■ Exercise
Locate the string "moved" throughout the material and copy every line in which it occurs.

■ Data provided
== Segment start ==
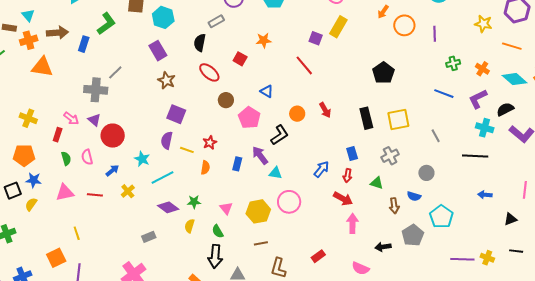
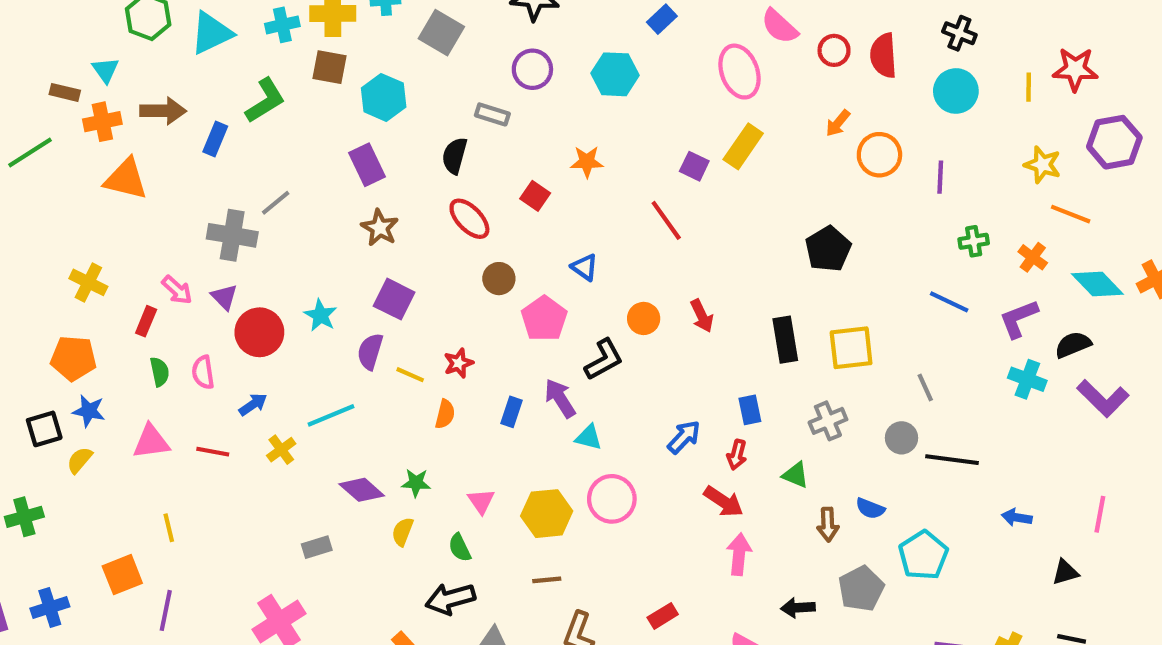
gray rectangle: (216, 21) -> (492, 114), turned 42
orange line: (512, 46) -> (1071, 214), moved
black line: (475, 156) -> (952, 460), moved
cyan star: (142, 159) -> (321, 315), moved
gray circle: (426, 173) -> (901, 438), moved
cyan line: (163, 177) -> (331, 415), moved
black arrow: (215, 256) -> (450, 599), turned 65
== Segment end ==
■ Response
orange line: (512, 46) -> (1071, 214), moved
black line: (475, 156) -> (952, 460), moved
cyan star: (142, 159) -> (321, 315), moved
gray circle: (426, 173) -> (901, 438), moved
cyan line: (163, 177) -> (331, 415), moved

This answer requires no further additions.